▶ [DATA FOR REVIEW]
◇ ◇ ◇ ◇ ◇

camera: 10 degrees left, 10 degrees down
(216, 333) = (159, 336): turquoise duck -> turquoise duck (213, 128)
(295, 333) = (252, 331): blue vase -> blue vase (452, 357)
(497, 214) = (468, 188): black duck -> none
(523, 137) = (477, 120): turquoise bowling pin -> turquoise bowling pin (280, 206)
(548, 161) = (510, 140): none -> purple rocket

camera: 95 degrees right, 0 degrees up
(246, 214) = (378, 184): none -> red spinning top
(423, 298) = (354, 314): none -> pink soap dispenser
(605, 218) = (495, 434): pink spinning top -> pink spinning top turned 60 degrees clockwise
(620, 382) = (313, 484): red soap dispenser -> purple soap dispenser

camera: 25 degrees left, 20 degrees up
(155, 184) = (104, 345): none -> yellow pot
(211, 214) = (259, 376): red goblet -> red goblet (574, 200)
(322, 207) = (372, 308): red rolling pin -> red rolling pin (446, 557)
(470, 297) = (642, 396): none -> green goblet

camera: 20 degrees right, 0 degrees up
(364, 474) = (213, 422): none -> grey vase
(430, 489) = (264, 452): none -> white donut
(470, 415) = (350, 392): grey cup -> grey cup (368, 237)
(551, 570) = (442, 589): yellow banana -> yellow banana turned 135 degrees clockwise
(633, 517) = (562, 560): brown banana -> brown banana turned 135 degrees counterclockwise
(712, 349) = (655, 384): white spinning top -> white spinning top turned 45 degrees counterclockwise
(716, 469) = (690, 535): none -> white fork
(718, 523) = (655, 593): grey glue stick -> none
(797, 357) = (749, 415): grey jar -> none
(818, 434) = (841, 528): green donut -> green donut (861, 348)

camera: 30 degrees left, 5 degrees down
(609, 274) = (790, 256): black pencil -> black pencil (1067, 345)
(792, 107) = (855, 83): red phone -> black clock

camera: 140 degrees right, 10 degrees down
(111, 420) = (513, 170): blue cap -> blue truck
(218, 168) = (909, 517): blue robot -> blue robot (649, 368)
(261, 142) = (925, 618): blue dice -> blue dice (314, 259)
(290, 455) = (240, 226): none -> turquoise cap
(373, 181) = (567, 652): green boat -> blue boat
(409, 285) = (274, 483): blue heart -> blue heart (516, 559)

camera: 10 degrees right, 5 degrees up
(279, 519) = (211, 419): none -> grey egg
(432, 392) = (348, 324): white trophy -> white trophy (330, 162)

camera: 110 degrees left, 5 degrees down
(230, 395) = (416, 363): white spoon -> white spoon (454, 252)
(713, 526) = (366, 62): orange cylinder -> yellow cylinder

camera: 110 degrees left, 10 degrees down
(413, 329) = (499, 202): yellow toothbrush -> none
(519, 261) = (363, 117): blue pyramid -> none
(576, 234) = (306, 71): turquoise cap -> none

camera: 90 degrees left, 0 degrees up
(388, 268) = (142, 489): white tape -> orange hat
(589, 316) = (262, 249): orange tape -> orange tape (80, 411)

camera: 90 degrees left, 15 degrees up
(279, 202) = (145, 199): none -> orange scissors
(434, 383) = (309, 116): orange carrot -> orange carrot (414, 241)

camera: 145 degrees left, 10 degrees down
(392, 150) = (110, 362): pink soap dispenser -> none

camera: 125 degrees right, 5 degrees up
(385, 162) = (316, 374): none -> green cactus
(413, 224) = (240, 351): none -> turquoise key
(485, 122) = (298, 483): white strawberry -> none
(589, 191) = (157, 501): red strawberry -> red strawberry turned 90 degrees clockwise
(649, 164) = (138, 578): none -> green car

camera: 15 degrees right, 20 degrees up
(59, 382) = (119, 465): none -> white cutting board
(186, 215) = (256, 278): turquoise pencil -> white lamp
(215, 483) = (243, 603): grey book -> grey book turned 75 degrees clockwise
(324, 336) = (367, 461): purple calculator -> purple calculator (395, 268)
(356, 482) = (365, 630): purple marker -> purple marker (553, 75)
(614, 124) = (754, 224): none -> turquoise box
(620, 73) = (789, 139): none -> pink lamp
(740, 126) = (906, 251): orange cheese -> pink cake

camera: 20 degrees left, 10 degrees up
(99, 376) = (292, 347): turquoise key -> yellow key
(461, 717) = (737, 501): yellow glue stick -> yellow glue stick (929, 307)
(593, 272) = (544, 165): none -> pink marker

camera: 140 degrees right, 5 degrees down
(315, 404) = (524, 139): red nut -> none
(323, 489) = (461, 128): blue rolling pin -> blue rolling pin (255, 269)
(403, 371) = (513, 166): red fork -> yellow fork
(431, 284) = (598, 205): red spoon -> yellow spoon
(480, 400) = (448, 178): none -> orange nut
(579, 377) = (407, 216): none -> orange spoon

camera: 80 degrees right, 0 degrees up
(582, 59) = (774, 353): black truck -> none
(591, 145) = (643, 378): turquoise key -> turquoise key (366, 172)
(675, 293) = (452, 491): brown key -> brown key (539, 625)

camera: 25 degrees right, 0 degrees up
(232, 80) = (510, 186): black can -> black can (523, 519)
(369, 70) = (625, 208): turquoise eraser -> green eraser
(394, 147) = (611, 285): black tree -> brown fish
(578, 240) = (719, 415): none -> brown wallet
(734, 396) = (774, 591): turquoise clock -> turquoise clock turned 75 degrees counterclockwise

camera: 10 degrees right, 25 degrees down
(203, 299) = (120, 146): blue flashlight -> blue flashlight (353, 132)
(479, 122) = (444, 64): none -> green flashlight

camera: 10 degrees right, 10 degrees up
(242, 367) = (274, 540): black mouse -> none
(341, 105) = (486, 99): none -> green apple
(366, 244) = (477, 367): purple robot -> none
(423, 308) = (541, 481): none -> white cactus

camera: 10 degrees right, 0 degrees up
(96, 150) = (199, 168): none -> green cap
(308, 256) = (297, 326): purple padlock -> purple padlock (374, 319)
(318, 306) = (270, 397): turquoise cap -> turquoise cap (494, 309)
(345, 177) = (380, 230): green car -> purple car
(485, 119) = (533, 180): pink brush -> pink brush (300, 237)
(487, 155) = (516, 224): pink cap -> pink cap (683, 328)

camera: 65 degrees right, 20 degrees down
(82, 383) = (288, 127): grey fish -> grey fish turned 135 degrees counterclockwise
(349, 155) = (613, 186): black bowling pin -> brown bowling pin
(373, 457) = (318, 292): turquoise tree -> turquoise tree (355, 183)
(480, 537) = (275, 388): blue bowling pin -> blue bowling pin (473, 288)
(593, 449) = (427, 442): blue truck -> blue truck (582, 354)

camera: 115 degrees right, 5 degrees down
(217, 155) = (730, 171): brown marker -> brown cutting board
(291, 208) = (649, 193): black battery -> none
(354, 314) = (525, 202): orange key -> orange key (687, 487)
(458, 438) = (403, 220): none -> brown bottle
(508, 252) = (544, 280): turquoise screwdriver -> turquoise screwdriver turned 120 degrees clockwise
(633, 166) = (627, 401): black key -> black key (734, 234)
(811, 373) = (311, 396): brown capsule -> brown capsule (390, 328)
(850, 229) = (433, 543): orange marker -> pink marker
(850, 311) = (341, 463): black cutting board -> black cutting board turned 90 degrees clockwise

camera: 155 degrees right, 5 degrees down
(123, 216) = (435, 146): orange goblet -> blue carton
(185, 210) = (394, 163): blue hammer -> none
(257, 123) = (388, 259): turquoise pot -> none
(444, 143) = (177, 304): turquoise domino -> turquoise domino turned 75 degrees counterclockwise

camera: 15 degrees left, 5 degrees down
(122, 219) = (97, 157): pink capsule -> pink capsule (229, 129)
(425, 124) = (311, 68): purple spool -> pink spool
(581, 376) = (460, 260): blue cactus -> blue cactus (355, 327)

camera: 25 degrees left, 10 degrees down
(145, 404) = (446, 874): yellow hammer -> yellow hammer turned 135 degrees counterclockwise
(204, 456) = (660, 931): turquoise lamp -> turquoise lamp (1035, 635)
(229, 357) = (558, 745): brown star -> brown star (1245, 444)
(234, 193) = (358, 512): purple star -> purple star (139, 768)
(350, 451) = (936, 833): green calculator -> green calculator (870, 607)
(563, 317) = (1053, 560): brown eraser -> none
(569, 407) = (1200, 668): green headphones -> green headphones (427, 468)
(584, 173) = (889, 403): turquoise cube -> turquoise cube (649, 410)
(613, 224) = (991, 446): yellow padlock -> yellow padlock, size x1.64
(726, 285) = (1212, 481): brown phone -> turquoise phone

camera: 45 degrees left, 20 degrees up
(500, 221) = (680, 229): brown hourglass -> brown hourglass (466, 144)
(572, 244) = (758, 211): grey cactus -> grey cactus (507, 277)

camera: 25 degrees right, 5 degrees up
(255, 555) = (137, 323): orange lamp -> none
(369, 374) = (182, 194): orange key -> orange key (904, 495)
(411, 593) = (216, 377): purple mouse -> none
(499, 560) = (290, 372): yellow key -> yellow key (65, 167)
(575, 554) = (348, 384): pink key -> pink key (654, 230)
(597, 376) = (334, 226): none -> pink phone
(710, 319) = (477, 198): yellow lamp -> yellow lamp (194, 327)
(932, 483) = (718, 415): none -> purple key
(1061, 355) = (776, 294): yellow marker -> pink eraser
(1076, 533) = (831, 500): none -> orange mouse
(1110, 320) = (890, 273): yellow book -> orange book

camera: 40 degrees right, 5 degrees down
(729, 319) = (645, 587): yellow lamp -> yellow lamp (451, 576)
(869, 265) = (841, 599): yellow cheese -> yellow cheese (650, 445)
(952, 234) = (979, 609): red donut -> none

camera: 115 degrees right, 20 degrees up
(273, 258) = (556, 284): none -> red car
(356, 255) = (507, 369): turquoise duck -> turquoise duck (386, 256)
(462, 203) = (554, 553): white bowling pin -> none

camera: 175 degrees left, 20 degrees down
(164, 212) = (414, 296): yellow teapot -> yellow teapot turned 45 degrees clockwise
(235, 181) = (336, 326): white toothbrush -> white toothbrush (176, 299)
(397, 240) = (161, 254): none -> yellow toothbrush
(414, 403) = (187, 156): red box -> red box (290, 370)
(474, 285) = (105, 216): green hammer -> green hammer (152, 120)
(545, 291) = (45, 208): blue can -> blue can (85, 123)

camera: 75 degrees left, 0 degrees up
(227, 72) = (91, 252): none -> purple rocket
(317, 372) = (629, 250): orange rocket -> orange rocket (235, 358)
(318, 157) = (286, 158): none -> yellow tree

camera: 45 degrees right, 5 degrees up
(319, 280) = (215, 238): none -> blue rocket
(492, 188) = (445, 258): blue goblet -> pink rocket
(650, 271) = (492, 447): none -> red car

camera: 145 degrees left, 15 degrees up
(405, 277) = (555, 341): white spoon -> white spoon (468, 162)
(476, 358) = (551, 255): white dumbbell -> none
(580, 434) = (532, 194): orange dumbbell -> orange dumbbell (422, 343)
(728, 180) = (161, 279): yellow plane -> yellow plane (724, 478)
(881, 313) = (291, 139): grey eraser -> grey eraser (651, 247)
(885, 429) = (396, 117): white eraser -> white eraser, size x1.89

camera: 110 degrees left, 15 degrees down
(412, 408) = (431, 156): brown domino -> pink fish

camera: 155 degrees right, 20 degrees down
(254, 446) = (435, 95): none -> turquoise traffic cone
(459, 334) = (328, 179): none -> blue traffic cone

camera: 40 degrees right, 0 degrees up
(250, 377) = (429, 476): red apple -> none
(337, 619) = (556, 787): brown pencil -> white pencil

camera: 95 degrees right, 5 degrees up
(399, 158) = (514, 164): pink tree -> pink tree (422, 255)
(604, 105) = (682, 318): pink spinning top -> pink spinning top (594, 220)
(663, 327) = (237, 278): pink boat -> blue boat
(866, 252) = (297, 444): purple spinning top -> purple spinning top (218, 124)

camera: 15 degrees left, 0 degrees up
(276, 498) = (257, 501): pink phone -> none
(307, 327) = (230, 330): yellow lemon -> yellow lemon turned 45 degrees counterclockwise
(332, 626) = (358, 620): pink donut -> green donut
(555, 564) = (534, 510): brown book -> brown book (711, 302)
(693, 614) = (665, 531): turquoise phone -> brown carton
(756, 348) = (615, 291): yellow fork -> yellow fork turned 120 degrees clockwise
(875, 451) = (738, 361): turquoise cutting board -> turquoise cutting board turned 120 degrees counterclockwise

◇ ◇ ◇ ◇ ◇

▶ [ACTION ITEM]
The lines above from the one containing "camera: 115 degrees right, 5 degrees down" through the one containing "(425, 124) = (311, 68): purple" are to be set down exactly, and no others.

▶ [ANSWER AREA]
camera: 115 degrees right, 5 degrees down
(217, 155) = (730, 171): brown marker -> brown cutting board
(291, 208) = (649, 193): black battery -> none
(354, 314) = (525, 202): orange key -> orange key (687, 487)
(458, 438) = (403, 220): none -> brown bottle
(508, 252) = (544, 280): turquoise screwdriver -> turquoise screwdriver turned 120 degrees clockwise
(633, 166) = (627, 401): black key -> black key (734, 234)
(811, 373) = (311, 396): brown capsule -> brown capsule (390, 328)
(850, 229) = (433, 543): orange marker -> pink marker
(850, 311) = (341, 463): black cutting board -> black cutting board turned 90 degrees clockwise

camera: 155 degrees right, 5 degrees down
(123, 216) = (435, 146): orange goblet -> blue carton
(185, 210) = (394, 163): blue hammer -> none
(257, 123) = (388, 259): turquoise pot -> none
(444, 143) = (177, 304): turquoise domino -> turquoise domino turned 75 degrees counterclockwise

camera: 15 degrees left, 5 degrees down
(122, 219) = (97, 157): pink capsule -> pink capsule (229, 129)
(425, 124) = (311, 68): purple spool -> pink spool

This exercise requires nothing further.